### Task prompt
Filter the entries below, keeping every line that has the word "none".

### Data for this exercise

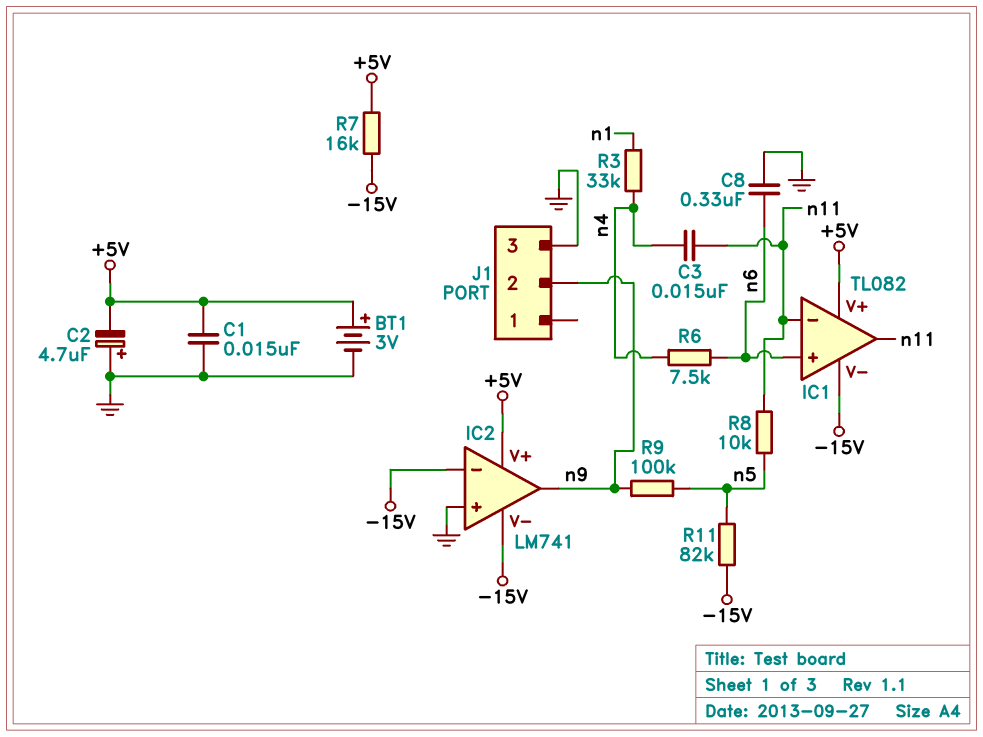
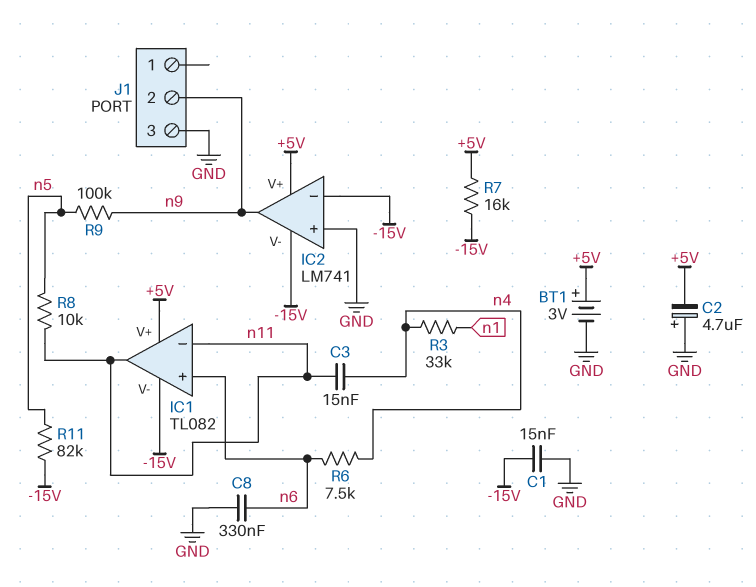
C1: 15nF (+5V, GND) -> 15nF (-15V, GND)

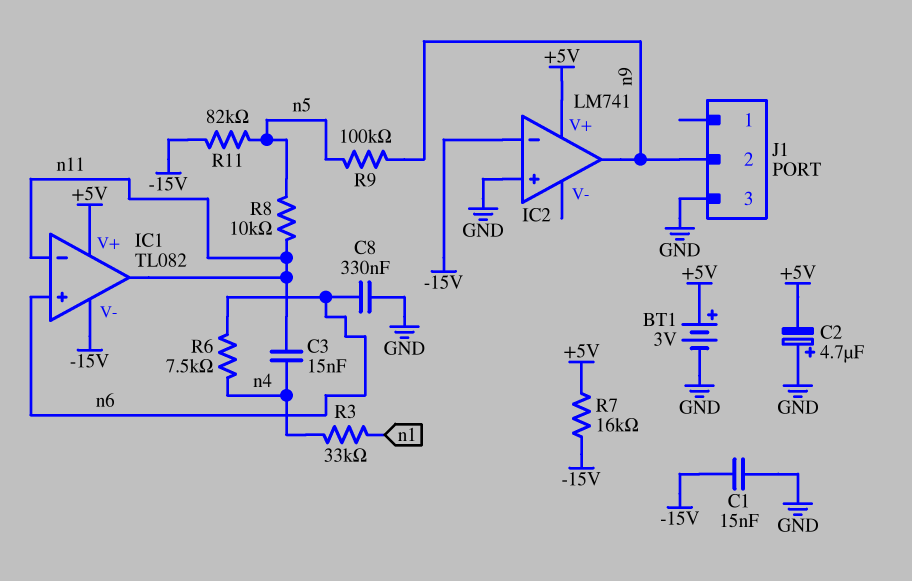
IC2 pin V-: -15V -> none

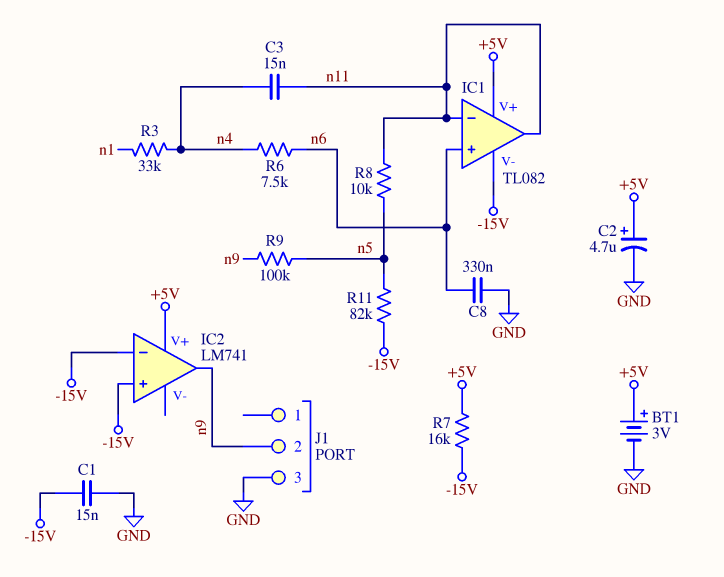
C2: 4.7uF (plus GND, minus +5V) -> 4.7uF (plus +5V, minus GND)
IC2 pin in+: GND -> -15V

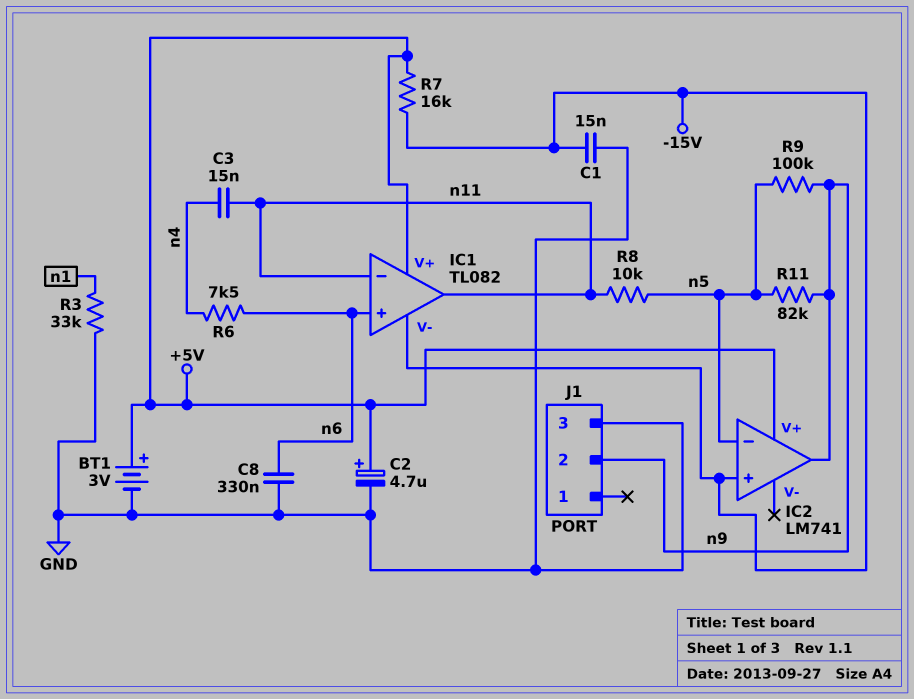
IC2 pin in-: -15V -> n5
R3: 33k (n1, n4) -> 33k (GND, n1)
R11: 82k (-15V, n5) -> 82k (n5, n9)

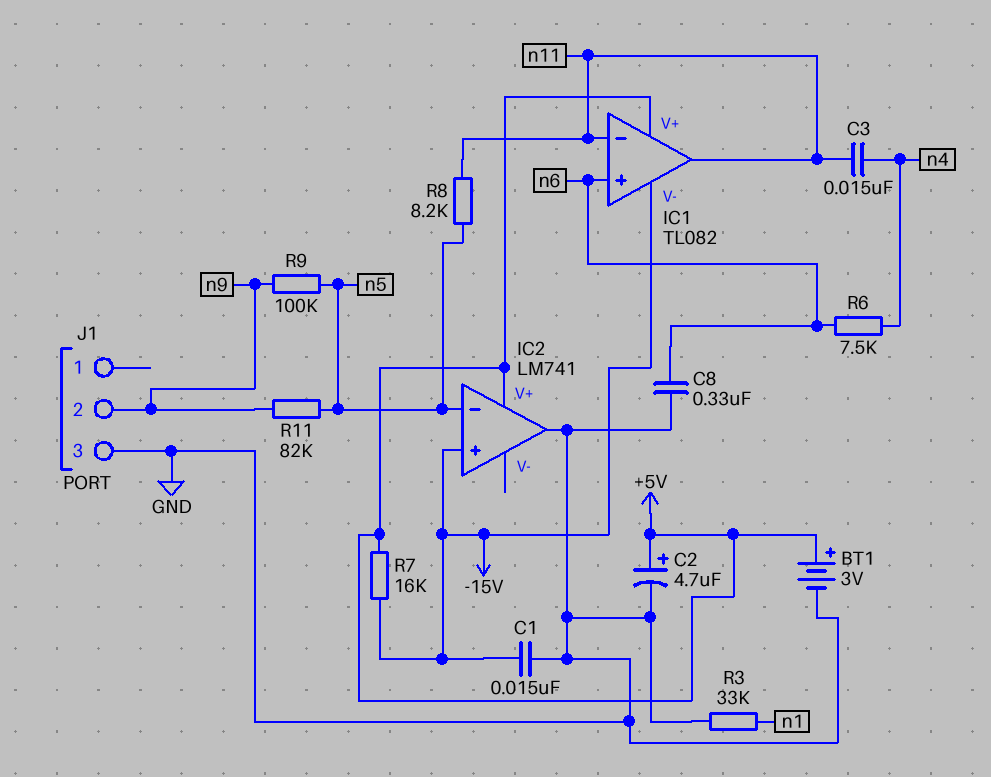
IC2 pin out: n9 -> GND
R8: 10k (n5, n11) -> 8.2k (n5, n11)

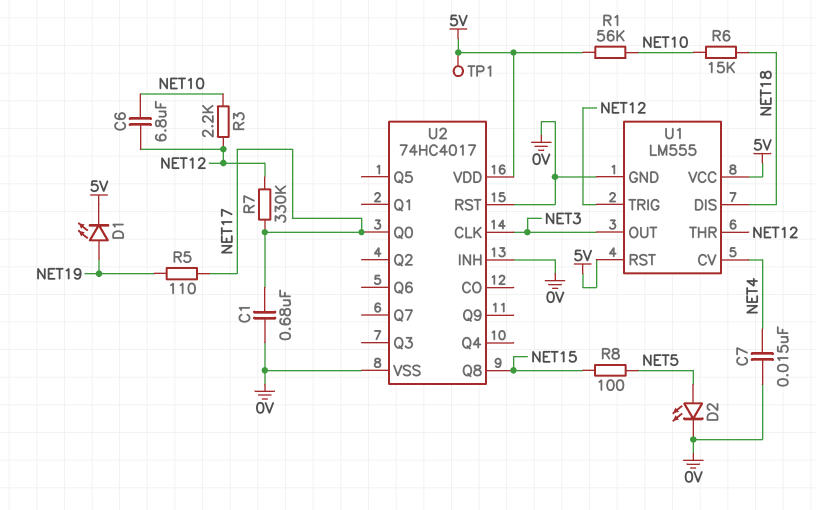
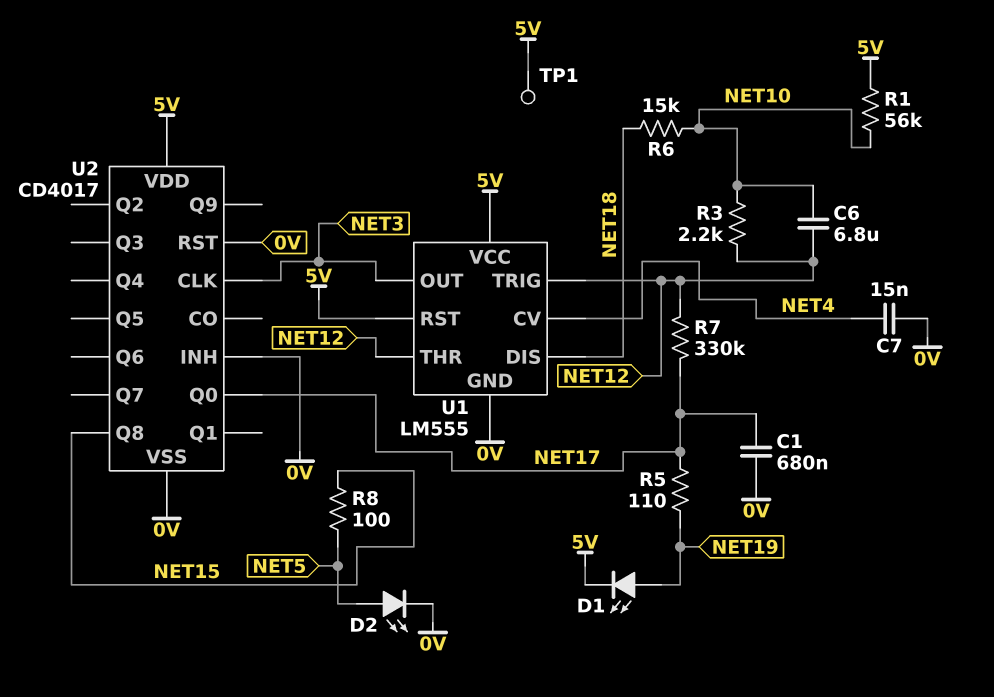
U2: 74HC4017 -> CD4017

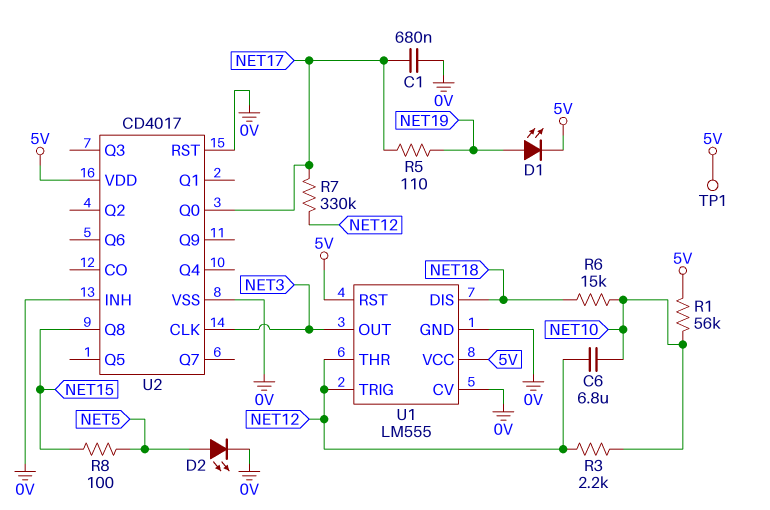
C7: 15nF (0V, NET4) -> none
U1 pin CV: NET4 -> 0V

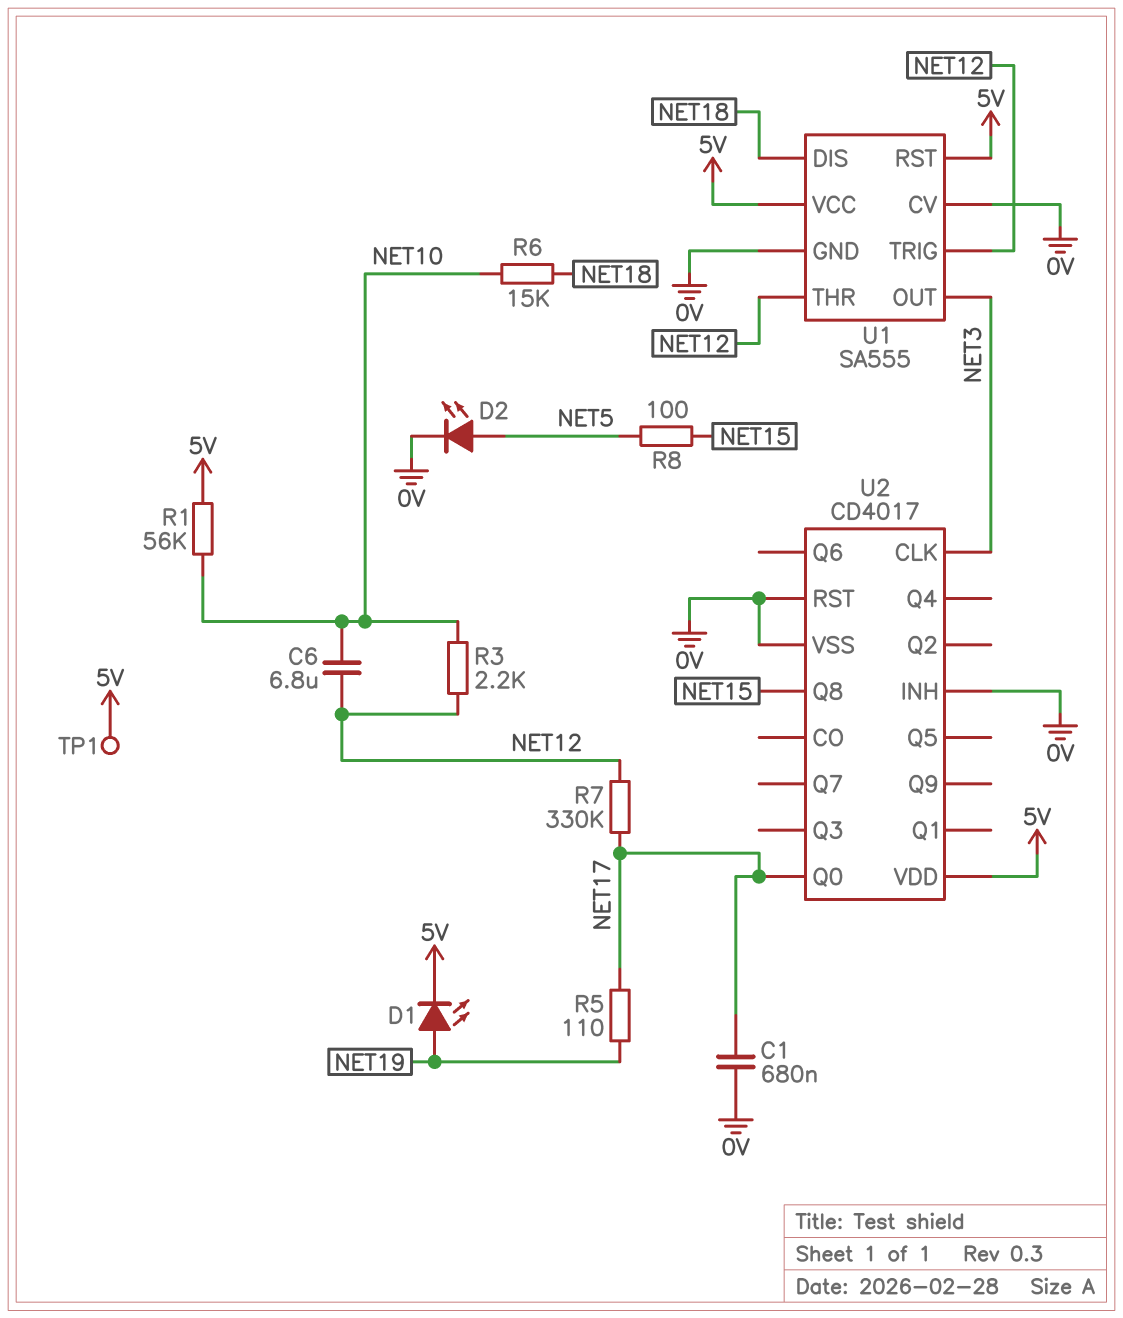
U1: LM555 -> SA555

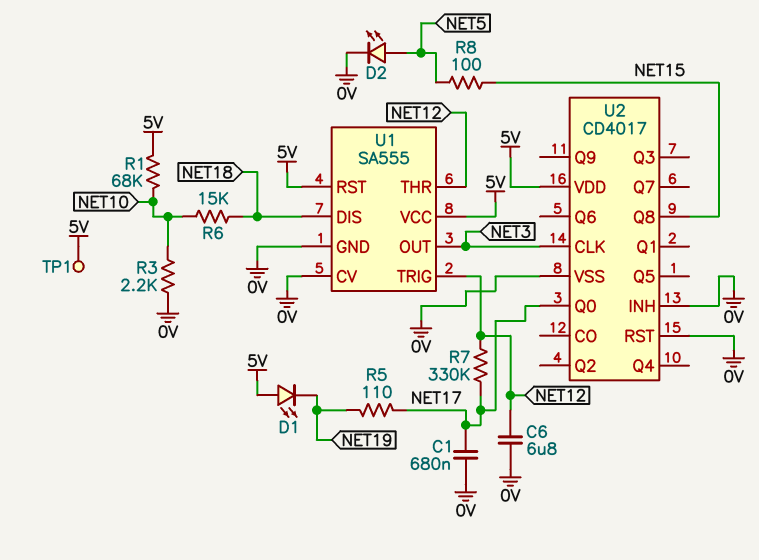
C6: 6.8uF (NET10, NET12) -> 6.8uF (0V, NET12)
D1: LED (A NET19, K 5V) -> LED (A 5V, K NET19)
R1: 56k (5V, NET10) -> 68k (5V, NET10)
R3: 2.2k (NET10, NET12) -> 2.2k (0V, NET10)

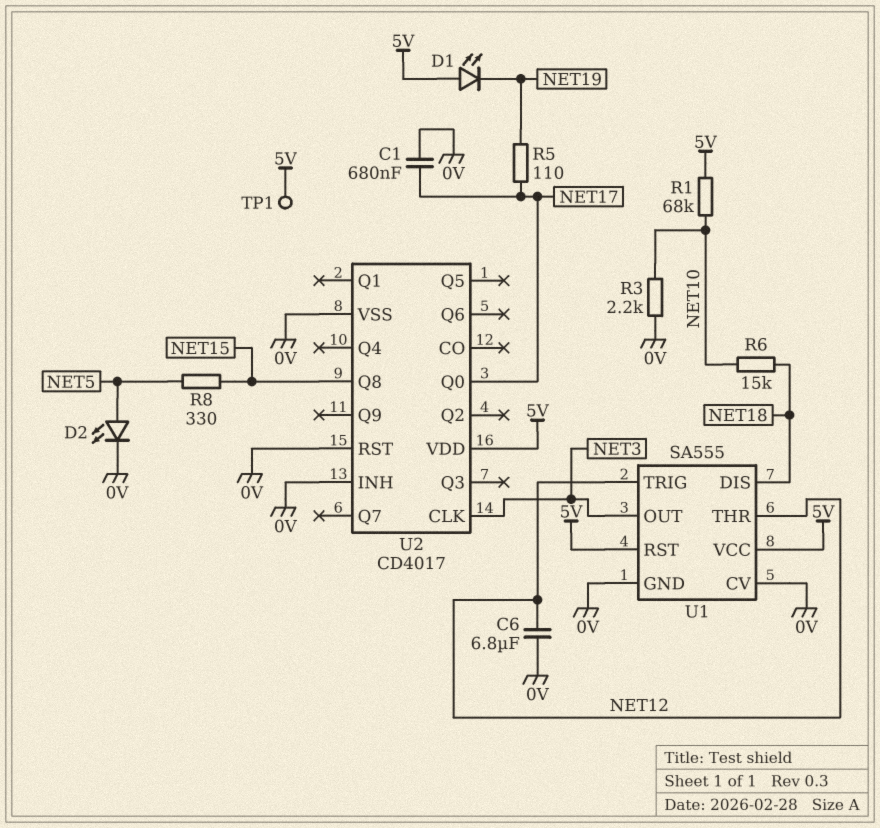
R7: 330k (NET12, NET17) -> none
R8: 100 (NET5, NET15) -> 330 (NET5, NET15)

### Your solution
IC2 pin V-: -15V -> none
C7: 15nF (0V, NET4) -> none
R7: 330k (NET12, NET17) -> none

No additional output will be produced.